_Activity_
Begin with the line below holding "(432, 530) = (328, 368): grey" and go on through the line holding "(349, 77) = (445, 555): white key -> none", duplicating each line exactly and leaving out pictures.
Study material: Begin
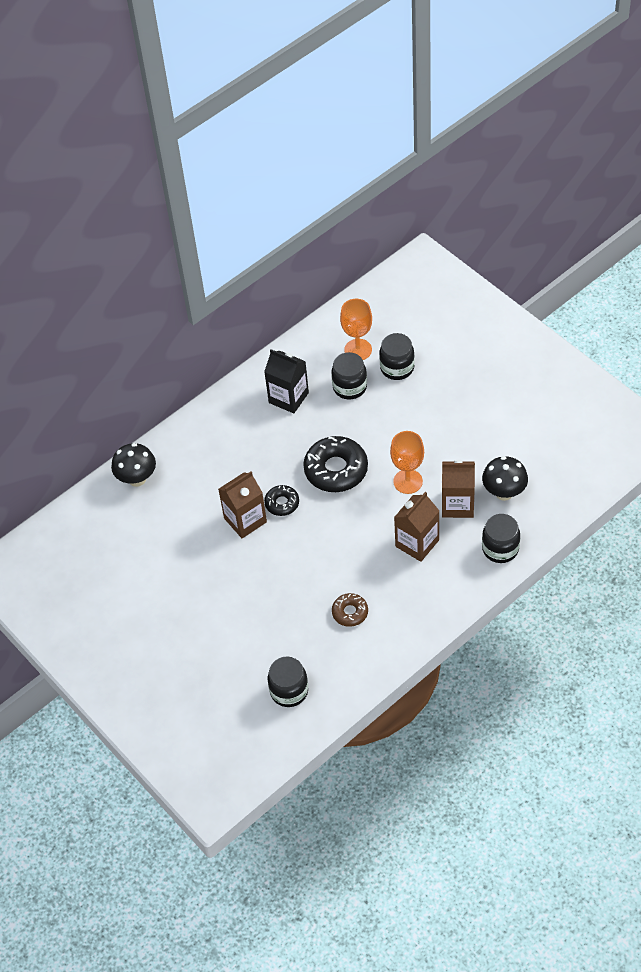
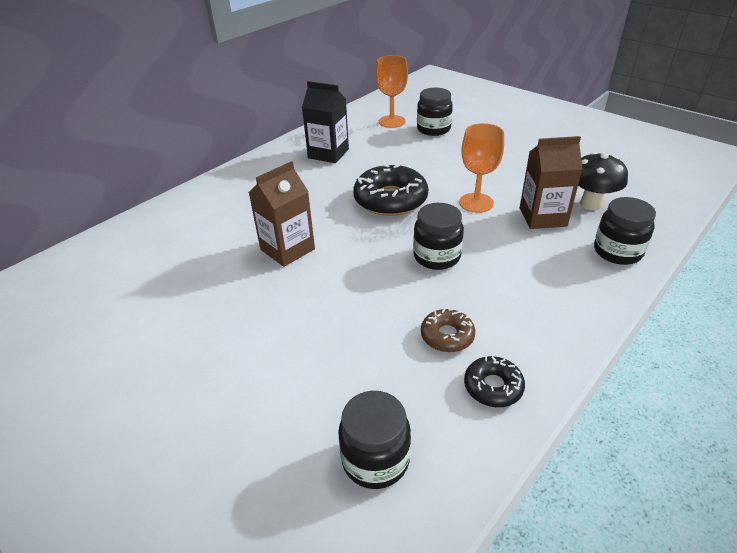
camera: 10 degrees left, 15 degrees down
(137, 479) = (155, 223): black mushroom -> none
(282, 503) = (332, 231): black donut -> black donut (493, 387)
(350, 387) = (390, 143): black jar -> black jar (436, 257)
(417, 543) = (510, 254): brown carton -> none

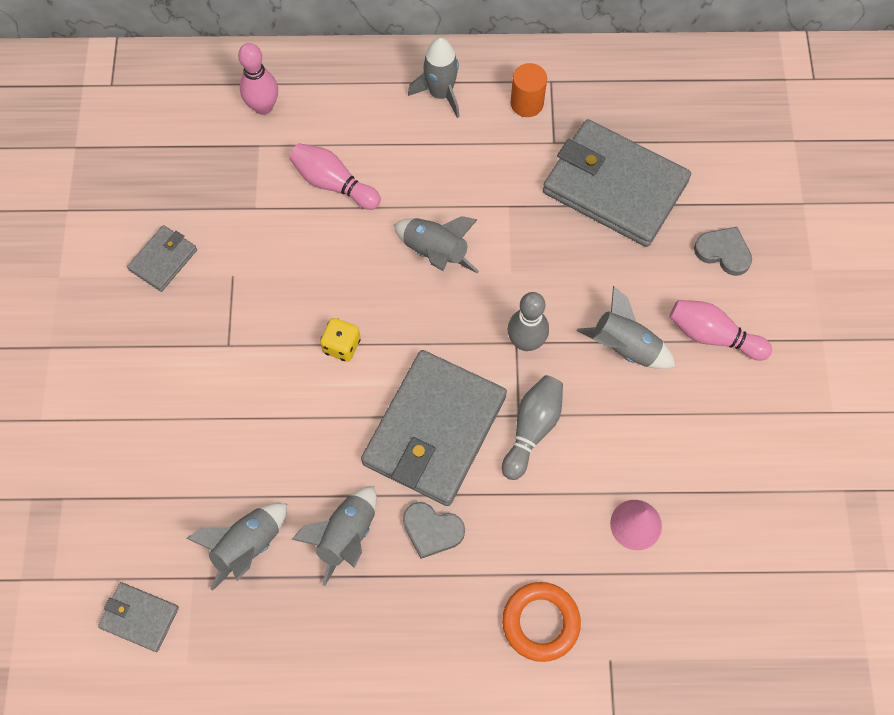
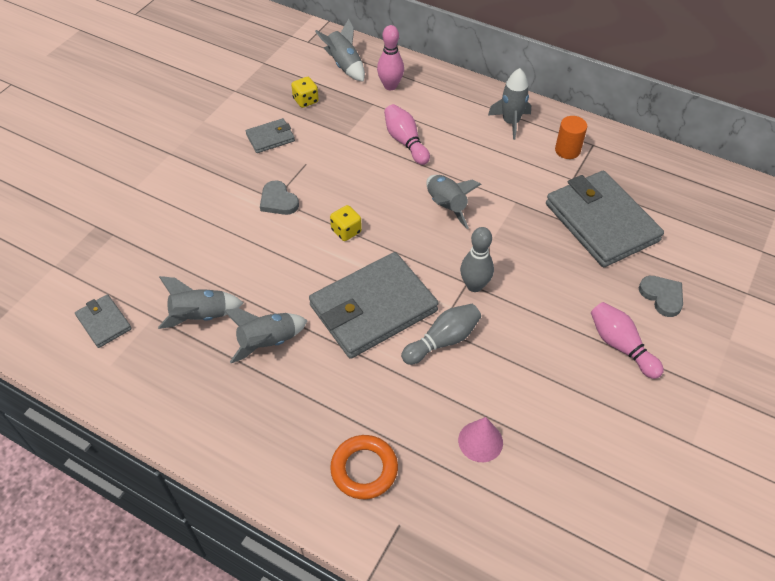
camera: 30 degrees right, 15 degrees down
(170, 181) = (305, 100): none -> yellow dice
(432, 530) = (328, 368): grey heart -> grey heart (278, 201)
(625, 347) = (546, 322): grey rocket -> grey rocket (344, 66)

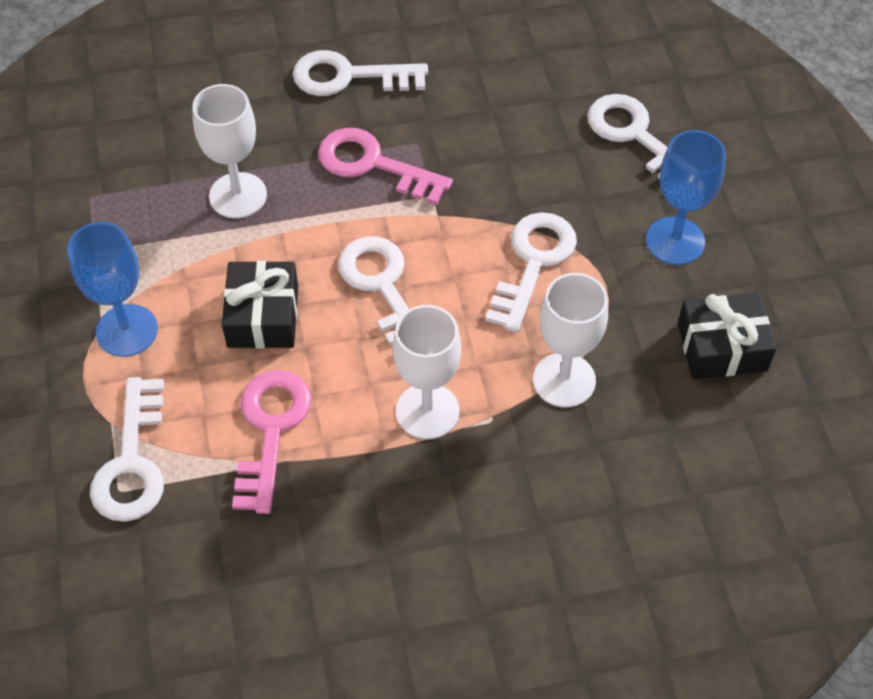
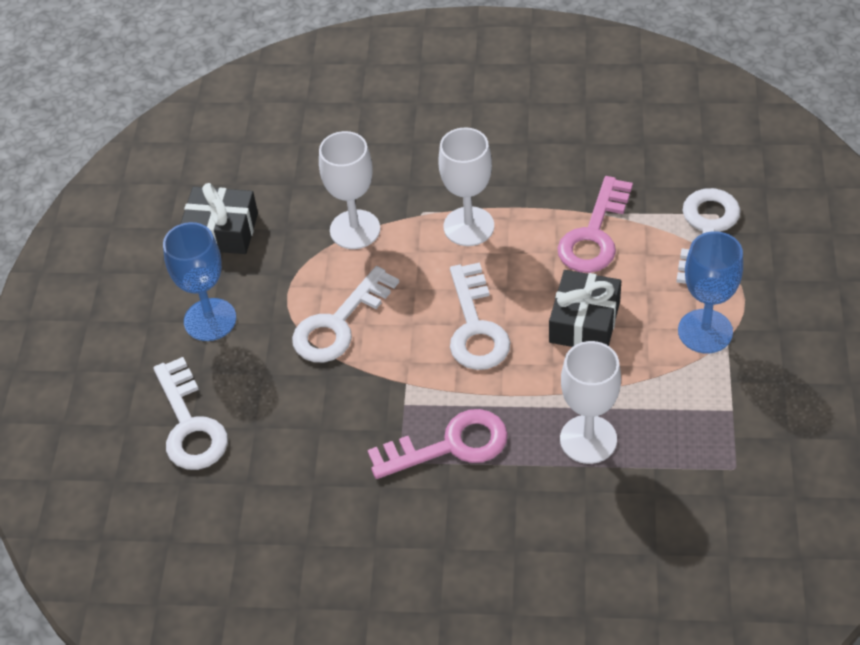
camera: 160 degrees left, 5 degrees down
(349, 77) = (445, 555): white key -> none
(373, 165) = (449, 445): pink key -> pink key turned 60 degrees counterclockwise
Study material: End
_Response_
(432, 530) = (328, 368): grey heart -> grey heart (278, 201)
(625, 347) = (546, 322): grey rocket -> grey rocket (344, 66)

camera: 160 degrees left, 5 degrees down
(349, 77) = (445, 555): white key -> none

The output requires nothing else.